╔══

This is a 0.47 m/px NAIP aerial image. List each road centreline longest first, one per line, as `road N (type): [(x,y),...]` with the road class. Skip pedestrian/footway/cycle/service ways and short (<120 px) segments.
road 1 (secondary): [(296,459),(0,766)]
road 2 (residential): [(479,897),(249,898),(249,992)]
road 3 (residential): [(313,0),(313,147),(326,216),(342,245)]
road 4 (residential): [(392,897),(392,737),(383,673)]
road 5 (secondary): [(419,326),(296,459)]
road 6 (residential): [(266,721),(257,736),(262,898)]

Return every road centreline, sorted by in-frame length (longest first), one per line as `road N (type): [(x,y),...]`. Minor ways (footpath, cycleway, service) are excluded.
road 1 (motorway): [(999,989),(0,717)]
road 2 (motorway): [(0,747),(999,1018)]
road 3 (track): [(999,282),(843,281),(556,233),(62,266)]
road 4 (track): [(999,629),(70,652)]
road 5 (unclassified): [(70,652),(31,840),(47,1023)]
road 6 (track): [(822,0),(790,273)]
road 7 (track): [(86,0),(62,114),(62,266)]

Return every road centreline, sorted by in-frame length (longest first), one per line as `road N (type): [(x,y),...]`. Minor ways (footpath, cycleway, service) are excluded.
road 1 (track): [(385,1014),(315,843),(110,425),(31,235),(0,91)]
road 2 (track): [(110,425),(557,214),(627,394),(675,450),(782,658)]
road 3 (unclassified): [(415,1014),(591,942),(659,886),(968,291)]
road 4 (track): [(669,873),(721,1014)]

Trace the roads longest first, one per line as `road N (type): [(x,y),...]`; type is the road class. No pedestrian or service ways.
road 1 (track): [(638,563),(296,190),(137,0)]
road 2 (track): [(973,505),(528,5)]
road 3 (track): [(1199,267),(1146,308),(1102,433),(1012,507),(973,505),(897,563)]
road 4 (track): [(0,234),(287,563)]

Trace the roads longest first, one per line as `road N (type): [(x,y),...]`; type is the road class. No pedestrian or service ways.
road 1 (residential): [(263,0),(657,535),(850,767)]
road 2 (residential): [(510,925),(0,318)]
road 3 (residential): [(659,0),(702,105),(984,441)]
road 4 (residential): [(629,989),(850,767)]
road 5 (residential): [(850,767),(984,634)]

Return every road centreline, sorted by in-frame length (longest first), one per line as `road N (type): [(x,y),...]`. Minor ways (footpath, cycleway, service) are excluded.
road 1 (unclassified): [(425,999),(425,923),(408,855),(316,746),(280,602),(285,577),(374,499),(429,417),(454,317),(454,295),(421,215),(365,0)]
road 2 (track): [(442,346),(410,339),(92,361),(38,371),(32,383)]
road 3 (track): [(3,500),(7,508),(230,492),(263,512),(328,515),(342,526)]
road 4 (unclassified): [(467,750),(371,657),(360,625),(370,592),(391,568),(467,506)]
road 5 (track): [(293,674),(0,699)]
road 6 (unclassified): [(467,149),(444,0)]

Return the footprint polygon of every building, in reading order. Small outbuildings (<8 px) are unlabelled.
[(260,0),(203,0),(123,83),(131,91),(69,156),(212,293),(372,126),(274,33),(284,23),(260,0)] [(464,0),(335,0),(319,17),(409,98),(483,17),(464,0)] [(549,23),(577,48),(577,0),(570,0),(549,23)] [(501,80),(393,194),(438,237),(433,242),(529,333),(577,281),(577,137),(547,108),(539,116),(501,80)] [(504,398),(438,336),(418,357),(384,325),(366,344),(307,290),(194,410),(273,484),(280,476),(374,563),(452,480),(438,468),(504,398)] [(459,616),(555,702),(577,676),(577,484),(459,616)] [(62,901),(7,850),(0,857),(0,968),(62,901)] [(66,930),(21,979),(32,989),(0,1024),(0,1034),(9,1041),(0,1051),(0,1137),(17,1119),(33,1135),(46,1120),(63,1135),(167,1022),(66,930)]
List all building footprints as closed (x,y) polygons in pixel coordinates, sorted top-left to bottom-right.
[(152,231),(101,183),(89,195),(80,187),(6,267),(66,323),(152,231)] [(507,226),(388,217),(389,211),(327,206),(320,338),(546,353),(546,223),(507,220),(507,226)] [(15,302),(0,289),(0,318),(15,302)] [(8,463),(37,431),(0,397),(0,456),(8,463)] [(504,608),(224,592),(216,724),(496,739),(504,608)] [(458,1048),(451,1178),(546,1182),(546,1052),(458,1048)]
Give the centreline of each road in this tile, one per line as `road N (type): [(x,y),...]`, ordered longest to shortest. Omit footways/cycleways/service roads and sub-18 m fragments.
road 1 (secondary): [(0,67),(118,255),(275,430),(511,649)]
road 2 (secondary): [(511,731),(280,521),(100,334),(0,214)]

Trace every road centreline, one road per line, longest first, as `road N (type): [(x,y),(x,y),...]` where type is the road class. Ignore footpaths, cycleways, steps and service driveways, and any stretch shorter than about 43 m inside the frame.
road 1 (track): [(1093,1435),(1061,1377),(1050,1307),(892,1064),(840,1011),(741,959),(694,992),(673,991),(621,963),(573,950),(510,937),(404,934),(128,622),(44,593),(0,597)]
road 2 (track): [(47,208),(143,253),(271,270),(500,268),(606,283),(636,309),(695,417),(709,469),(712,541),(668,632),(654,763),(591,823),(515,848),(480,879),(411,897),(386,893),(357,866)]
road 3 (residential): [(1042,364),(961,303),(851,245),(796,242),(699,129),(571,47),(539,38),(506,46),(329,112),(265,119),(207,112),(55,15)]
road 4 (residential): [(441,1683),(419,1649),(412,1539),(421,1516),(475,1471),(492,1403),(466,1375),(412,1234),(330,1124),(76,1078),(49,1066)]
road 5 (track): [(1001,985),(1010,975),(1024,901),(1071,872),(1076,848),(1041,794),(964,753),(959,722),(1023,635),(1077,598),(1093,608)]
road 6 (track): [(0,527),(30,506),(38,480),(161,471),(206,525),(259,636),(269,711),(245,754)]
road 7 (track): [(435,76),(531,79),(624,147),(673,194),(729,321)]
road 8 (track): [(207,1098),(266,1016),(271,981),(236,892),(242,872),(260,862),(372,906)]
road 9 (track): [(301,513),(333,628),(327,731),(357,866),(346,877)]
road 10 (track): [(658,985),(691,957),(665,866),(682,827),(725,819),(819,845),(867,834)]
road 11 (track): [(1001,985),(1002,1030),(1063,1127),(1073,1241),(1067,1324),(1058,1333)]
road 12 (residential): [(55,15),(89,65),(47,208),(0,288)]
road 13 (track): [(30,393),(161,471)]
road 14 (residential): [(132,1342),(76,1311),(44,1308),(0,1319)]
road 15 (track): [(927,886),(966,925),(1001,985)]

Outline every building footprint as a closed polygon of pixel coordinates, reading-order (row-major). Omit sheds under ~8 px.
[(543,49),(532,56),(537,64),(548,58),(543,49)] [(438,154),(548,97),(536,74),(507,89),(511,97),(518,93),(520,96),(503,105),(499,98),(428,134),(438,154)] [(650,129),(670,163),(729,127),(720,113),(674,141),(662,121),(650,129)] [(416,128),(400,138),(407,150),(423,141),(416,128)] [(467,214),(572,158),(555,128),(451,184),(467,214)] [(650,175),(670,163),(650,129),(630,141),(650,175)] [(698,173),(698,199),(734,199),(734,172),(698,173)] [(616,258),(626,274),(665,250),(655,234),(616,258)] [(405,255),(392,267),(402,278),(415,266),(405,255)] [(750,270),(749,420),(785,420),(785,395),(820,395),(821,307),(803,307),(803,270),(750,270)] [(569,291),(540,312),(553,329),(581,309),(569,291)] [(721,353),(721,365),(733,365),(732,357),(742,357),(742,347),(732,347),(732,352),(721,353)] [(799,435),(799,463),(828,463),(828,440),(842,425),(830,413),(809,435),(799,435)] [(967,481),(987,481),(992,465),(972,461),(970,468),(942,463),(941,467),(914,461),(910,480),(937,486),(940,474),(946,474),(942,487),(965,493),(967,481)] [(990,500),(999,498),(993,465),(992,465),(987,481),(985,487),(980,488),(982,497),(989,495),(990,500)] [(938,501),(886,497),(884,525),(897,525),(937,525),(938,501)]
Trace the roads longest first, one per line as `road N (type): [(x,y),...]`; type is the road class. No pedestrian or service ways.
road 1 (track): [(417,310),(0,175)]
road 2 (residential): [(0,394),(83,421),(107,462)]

╚══

# TASK ITEM
From the line containing "Outline every building" down to the last line of the records, transcribe every line exactly and add nothing else.

# EXERCISE OUTPUT
Outline every building footprint as a closed polygon of pixel coordinates, reading-order (row-major). Omit sheds under ~8 px.
[(543,49),(532,56),(537,64),(548,58),(543,49)] [(438,154),(548,97),(536,74),(507,89),(511,97),(518,93),(520,96),(503,105),(499,98),(428,134),(438,154)] [(650,129),(670,163),(729,127),(720,113),(674,141),(662,121),(650,129)] [(416,128),(400,138),(407,150),(423,141),(416,128)] [(467,214),(572,158),(555,128),(451,184),(467,214)] [(650,175),(670,163),(650,129),(630,141),(650,175)] [(698,173),(698,199),(734,199),(734,172),(698,173)] [(616,258),(626,274),(665,250),(655,234),(616,258)] [(405,255),(392,267),(402,278),(415,266),(405,255)] [(750,270),(749,420),(785,420),(785,395),(820,395),(821,307),(803,307),(803,270),(750,270)] [(569,291),(540,312),(553,329),(581,309),(569,291)] [(721,353),(721,365),(733,365),(732,357),(742,357),(742,347),(732,347),(732,352),(721,353)] [(799,435),(799,463),(828,463),(828,440),(842,425),(830,413),(809,435),(799,435)] [(967,481),(987,481),(992,465),(972,461),(970,468),(942,463),(941,467),(914,461),(910,480),(937,486),(940,474),(946,474),(942,487),(965,493),(967,481)] [(990,500),(999,498),(993,465),(992,465),(987,481),(985,487),(980,488),(982,497),(989,495),(990,500)] [(938,501),(886,497),(884,525),(897,525),(937,525),(938,501)]
Trace the roads longest first, one per line as `road N (type): [(x,y),...]`; type is the road class. No pedestrian or service ways.
road 1 (track): [(417,310),(0,175)]
road 2 (residential): [(0,394),(83,421),(107,462)]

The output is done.